----- GIVEN DATA
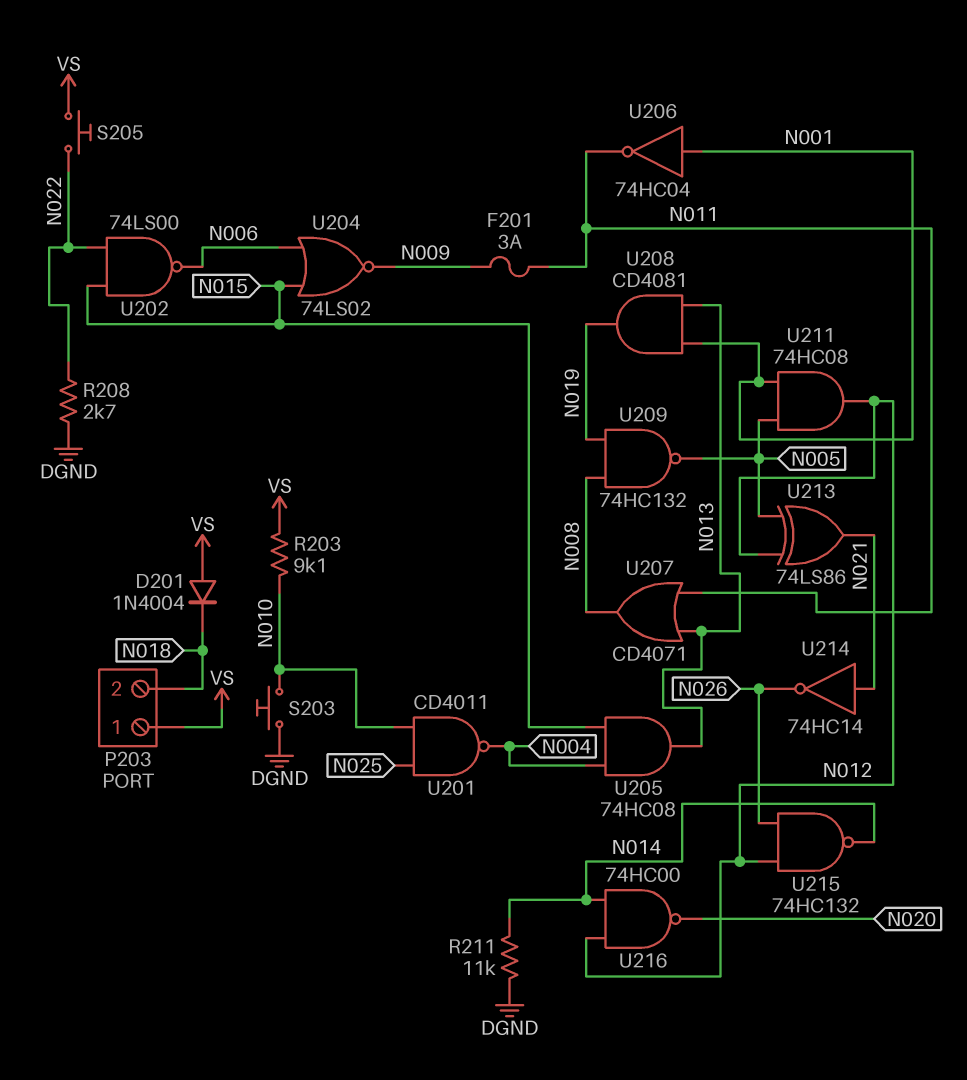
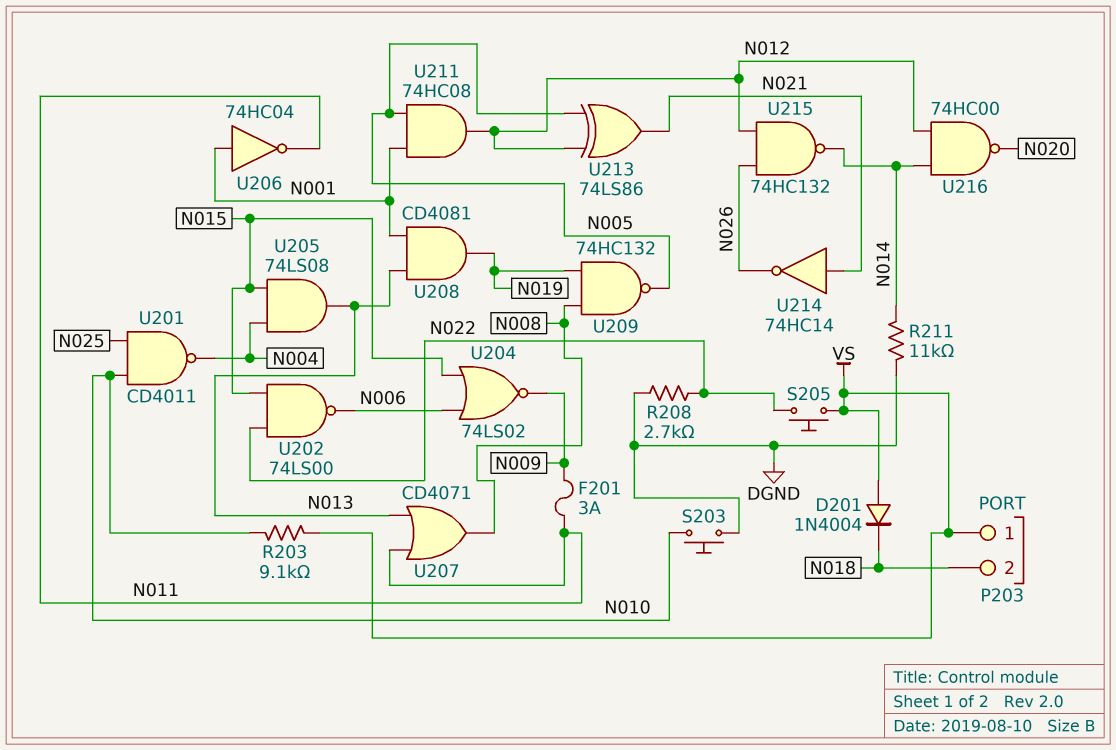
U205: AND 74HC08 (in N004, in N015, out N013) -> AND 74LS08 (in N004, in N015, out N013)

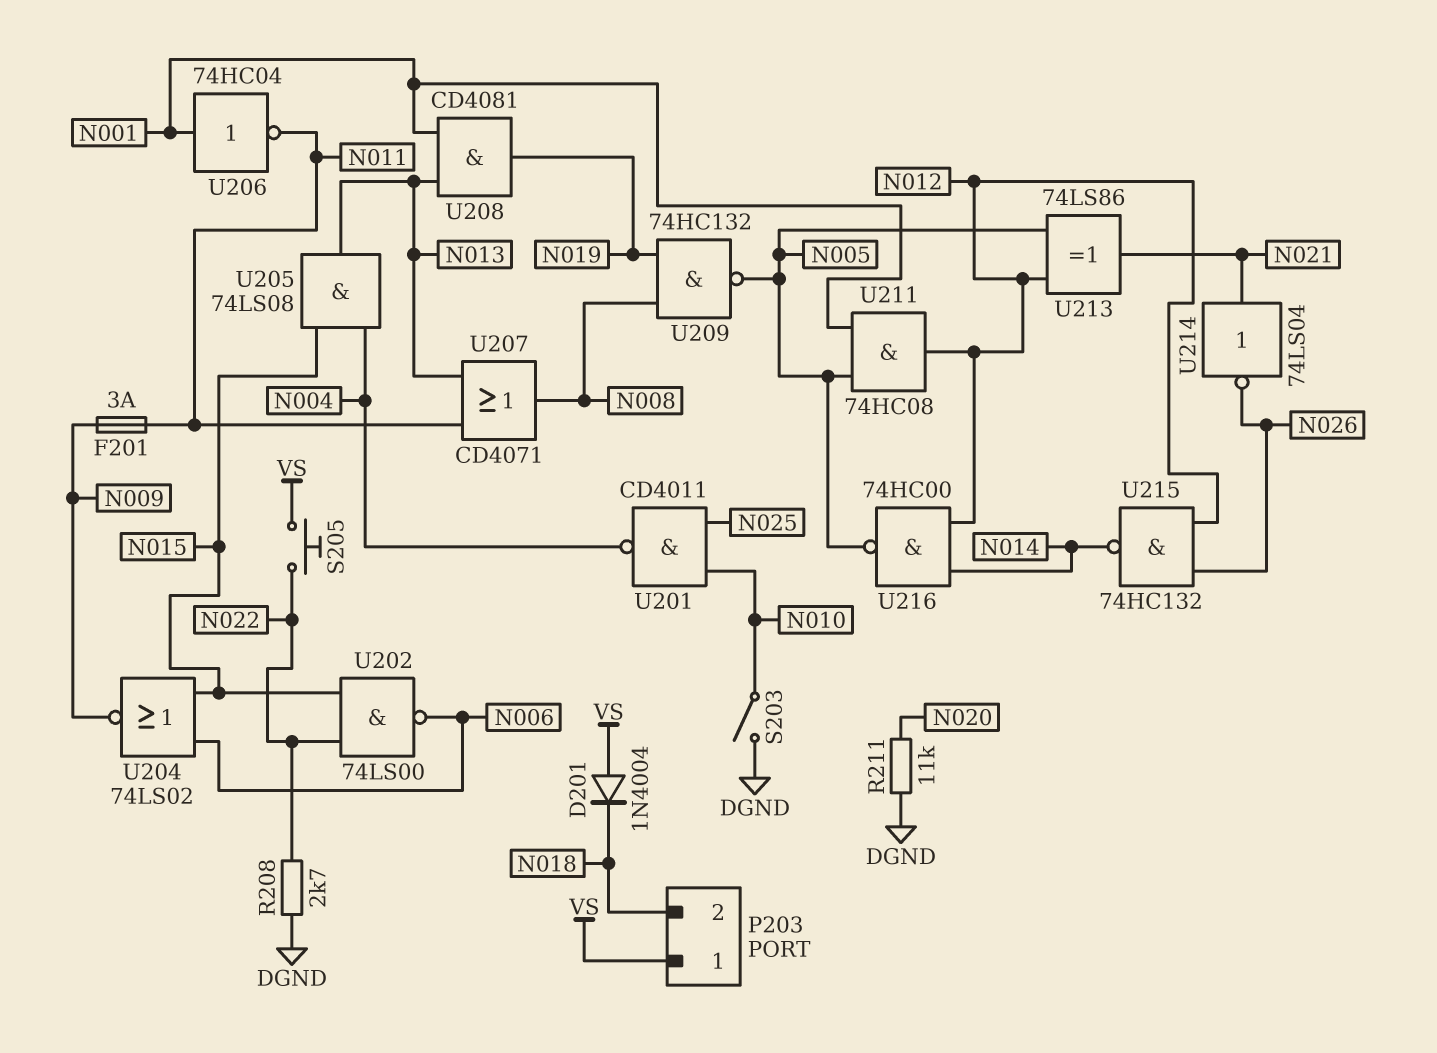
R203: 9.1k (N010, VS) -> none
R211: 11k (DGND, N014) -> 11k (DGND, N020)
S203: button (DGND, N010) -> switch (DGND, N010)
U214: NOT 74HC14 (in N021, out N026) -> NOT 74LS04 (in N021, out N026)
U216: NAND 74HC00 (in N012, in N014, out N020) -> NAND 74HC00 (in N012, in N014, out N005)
----------
----- GIVEN DATA
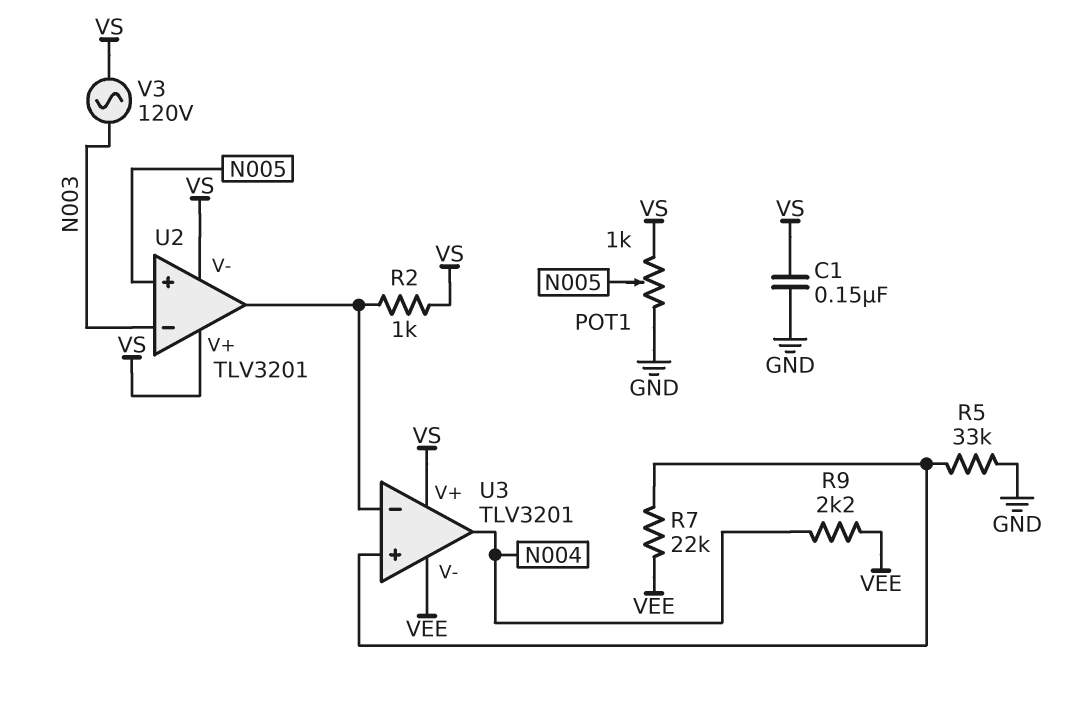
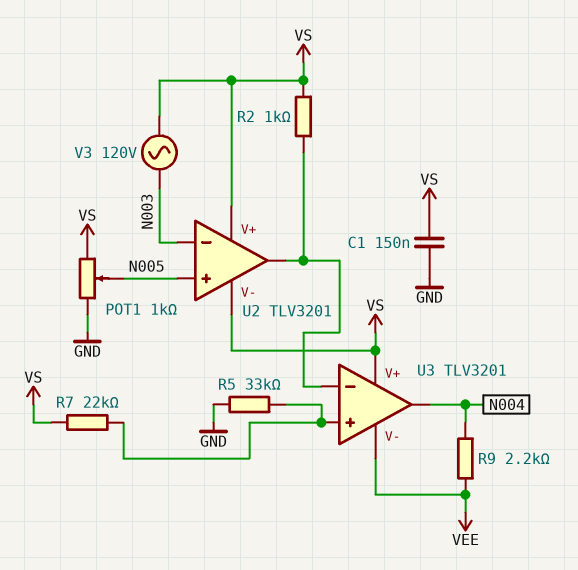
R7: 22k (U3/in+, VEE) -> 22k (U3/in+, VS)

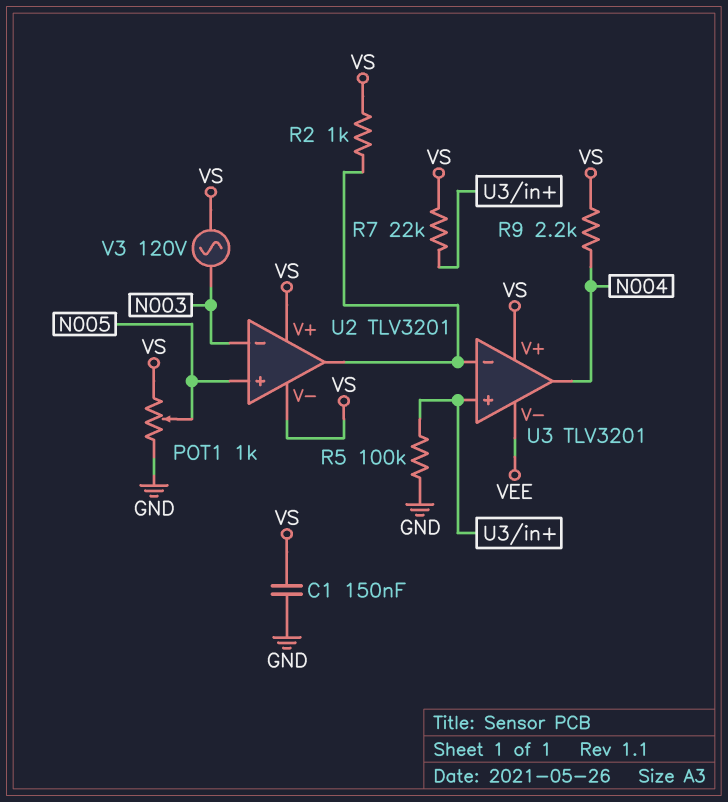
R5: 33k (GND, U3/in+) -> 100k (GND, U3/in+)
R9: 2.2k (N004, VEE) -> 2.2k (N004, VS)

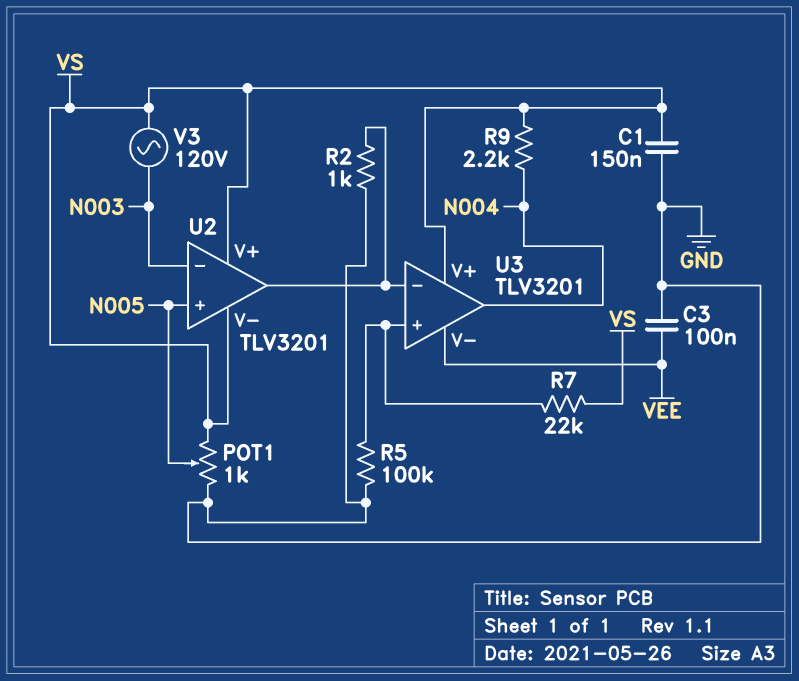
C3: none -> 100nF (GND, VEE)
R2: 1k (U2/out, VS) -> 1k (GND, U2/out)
----------
----- GIVEN DATA
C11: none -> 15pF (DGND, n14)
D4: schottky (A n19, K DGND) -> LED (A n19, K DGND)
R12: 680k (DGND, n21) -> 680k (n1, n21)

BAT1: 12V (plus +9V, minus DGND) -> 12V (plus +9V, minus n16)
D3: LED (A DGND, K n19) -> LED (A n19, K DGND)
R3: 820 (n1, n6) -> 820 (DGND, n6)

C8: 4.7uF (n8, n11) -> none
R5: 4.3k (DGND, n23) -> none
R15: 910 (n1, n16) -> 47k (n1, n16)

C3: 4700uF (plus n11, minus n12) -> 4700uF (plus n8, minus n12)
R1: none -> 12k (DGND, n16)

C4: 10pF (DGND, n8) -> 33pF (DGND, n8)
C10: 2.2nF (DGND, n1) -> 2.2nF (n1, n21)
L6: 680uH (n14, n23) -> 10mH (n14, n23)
----------
EXERCISE OBJECTIVE »
Lines holding the string "minus" must be copied out of the entries above.

EXERCISE RESULT »
BAT1: 12V (plus +9V, minus DGND) -> 12V (plus +9V, minus n16)
C3: 4700uF (plus n11, minus n12) -> 4700uF (plus n8, minus n12)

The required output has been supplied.